Data records Start Marker
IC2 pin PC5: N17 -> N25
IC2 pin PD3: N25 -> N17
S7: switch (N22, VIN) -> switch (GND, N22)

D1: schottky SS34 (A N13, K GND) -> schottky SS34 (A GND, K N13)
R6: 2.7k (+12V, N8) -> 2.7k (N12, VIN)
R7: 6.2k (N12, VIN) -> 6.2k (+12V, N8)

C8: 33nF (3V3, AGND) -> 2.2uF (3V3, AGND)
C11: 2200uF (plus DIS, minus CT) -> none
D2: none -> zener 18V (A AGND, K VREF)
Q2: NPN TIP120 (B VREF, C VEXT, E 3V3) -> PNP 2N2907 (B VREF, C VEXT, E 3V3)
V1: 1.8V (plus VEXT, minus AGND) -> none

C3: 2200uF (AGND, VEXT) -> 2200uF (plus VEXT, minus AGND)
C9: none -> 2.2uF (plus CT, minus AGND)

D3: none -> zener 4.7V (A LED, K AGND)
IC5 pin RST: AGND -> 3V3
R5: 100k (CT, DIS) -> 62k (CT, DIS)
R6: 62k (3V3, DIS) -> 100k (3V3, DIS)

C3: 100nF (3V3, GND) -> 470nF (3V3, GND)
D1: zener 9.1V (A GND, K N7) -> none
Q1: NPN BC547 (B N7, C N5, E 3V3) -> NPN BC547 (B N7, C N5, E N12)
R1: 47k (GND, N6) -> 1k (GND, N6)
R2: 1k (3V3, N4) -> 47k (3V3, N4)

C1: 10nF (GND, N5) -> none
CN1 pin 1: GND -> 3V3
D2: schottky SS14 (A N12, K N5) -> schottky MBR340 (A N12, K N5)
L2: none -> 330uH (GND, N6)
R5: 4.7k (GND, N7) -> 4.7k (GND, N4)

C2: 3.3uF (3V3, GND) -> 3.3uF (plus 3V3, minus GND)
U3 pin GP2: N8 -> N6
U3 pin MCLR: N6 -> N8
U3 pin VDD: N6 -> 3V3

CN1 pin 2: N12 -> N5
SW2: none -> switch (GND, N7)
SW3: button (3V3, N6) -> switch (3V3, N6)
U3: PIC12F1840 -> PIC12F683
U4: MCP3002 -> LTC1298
Data records End Marker
Work to complete
The response must contain each line above that holds the string "plus".

Solution for this exercise
C11: 2200uF (plus DIS, minus CT) -> none
V1: 1.8V (plus VEXT, minus AGND) -> none
C3: 2200uF (AGND, VEXT) -> 2200uF (plus VEXT, minus AGND)
C9: none -> 2.2uF (plus CT, minus AGND)
C2: 3.3uF (3V3, GND) -> 3.3uF (plus 3V3, minus GND)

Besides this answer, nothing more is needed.